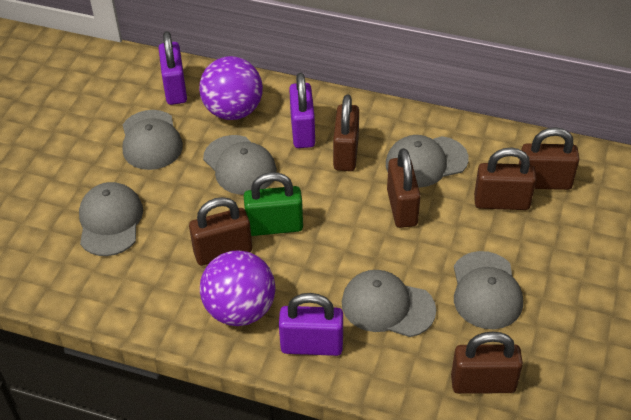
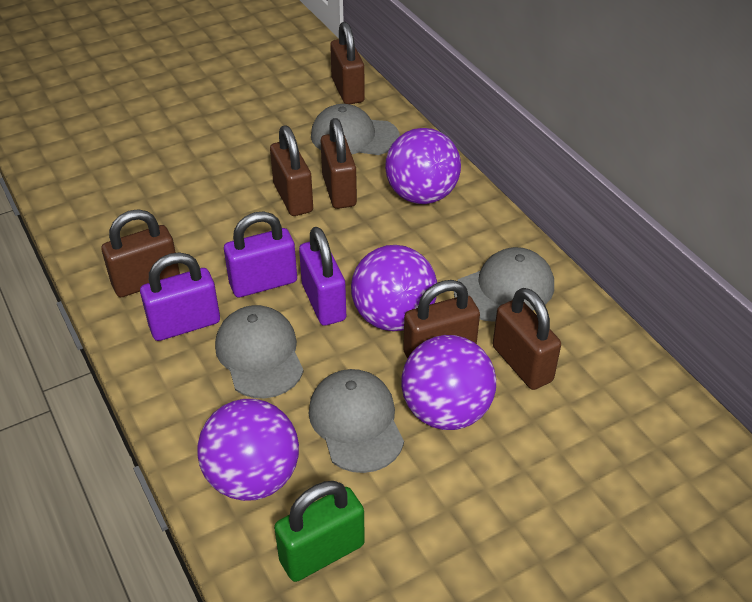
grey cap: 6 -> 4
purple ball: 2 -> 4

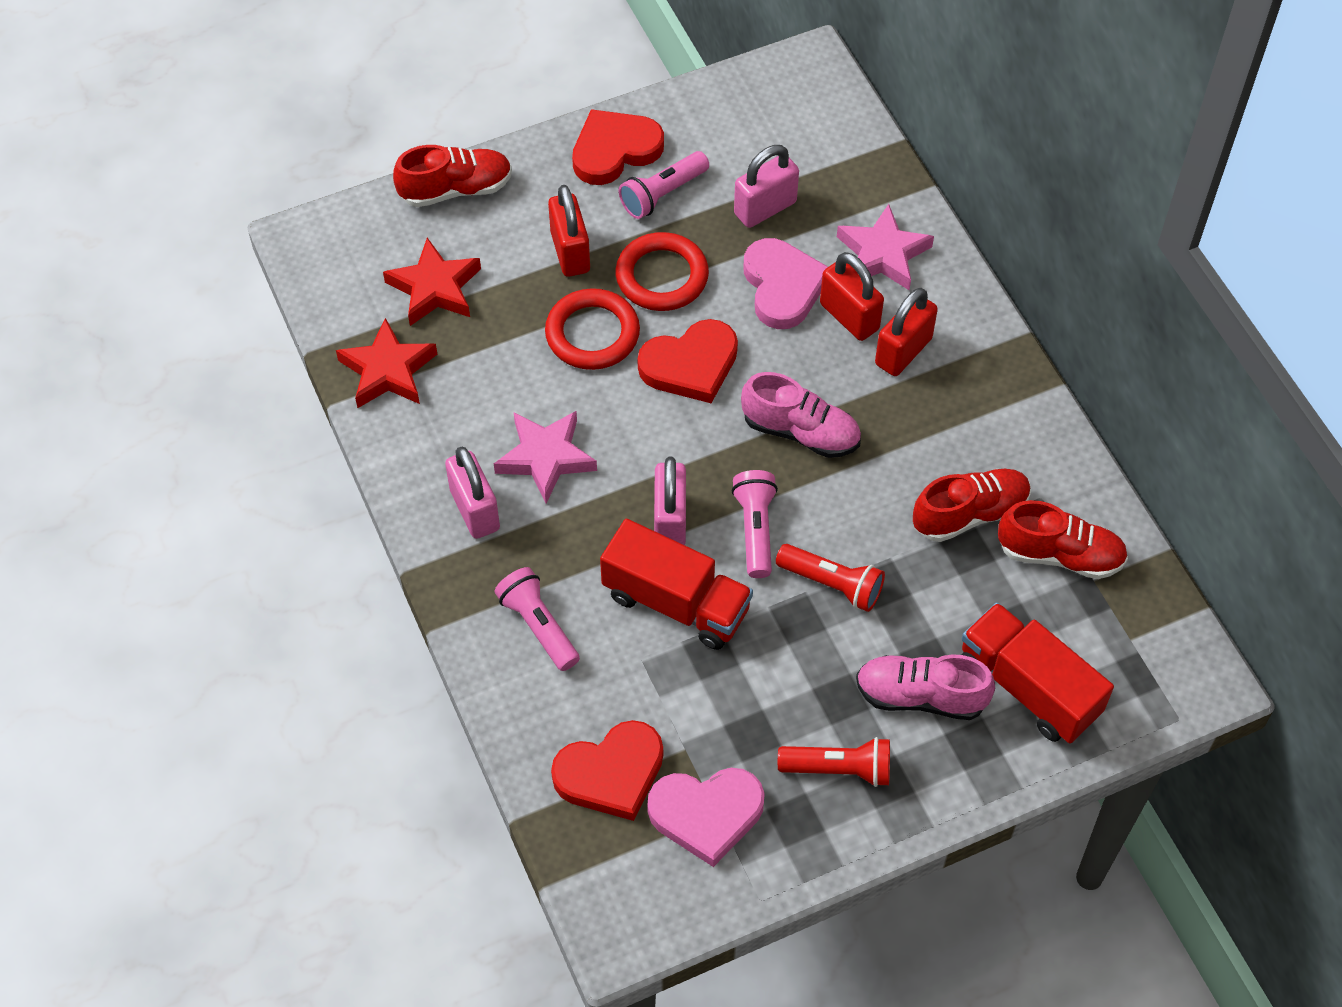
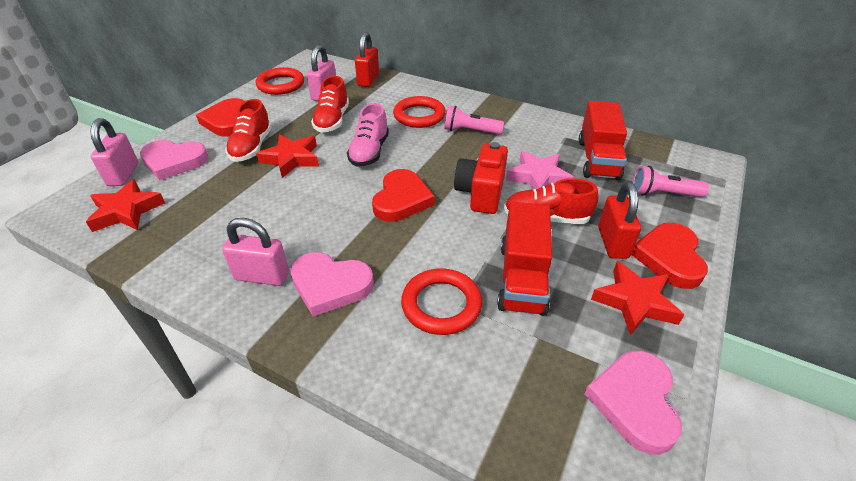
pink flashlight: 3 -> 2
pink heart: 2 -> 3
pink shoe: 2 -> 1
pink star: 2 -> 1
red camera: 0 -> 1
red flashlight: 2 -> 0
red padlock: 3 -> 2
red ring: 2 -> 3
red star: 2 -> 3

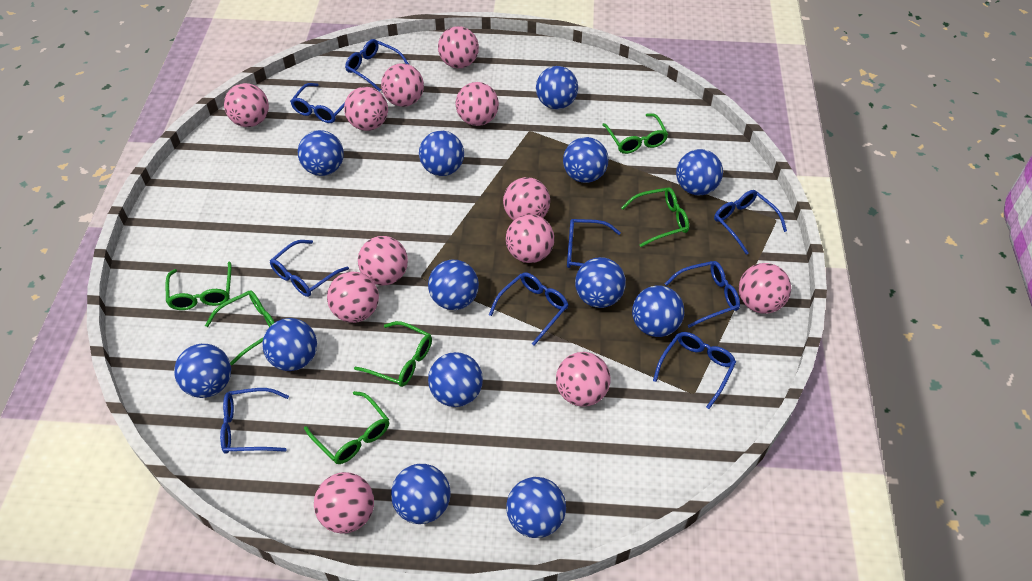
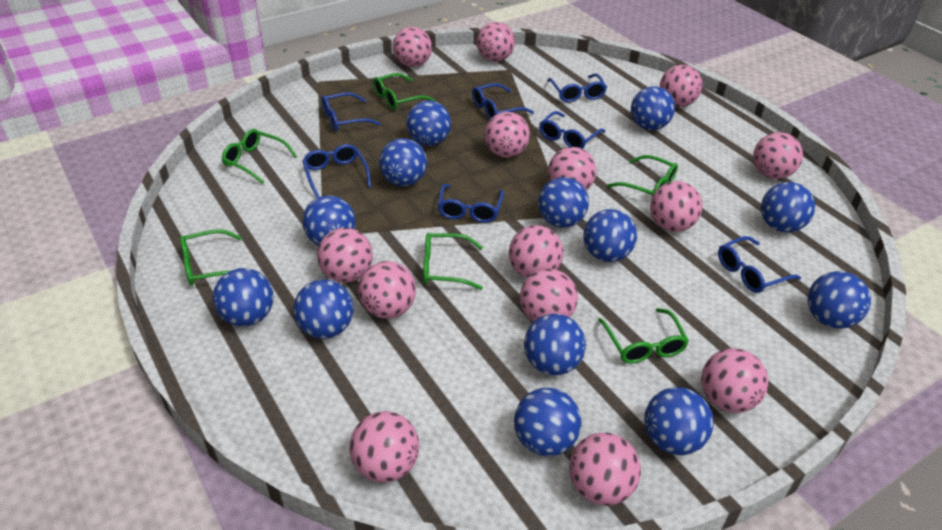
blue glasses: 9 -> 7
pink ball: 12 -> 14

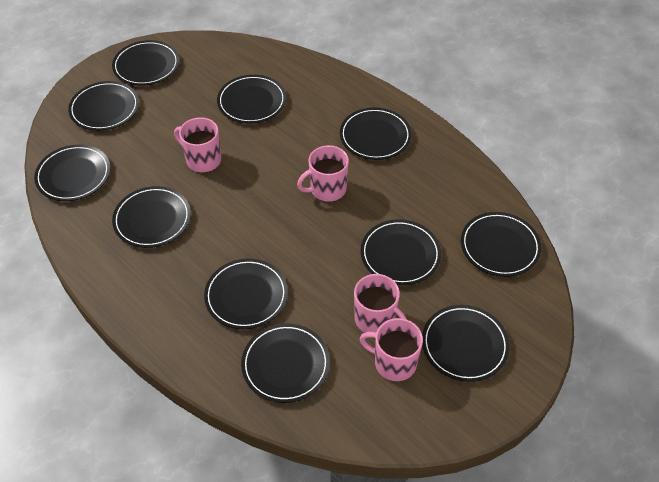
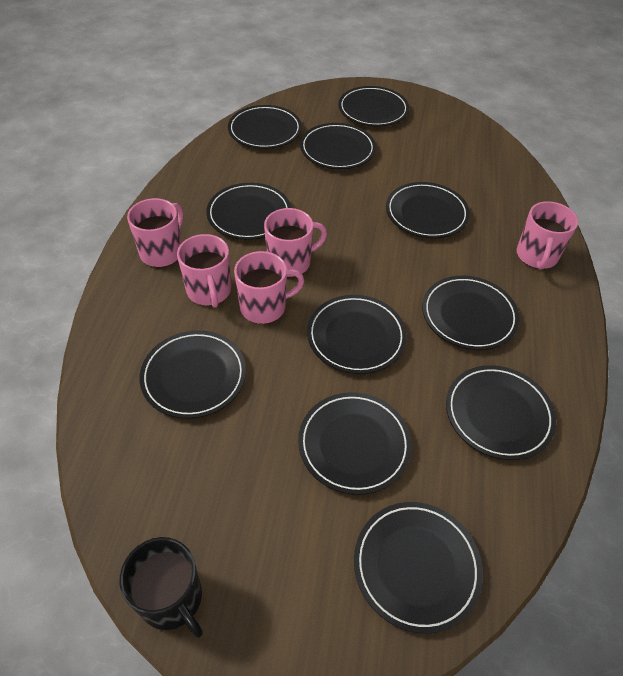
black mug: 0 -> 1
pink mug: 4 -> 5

EXERCISE: If a record above contains a picture, leave the picture out and transcribe everything else exactly.

TASK OUTPUT:
grey cap: 6 -> 4
purple ball: 2 -> 4

pink flashlight: 3 -> 2
pink heart: 2 -> 3
pink shoe: 2 -> 1
pink star: 2 -> 1
red camera: 0 -> 1
red flashlight: 2 -> 0
red padlock: 3 -> 2
red ring: 2 -> 3
red star: 2 -> 3

blue glasses: 9 -> 7
pink ball: 12 -> 14

black mug: 0 -> 1
pink mug: 4 -> 5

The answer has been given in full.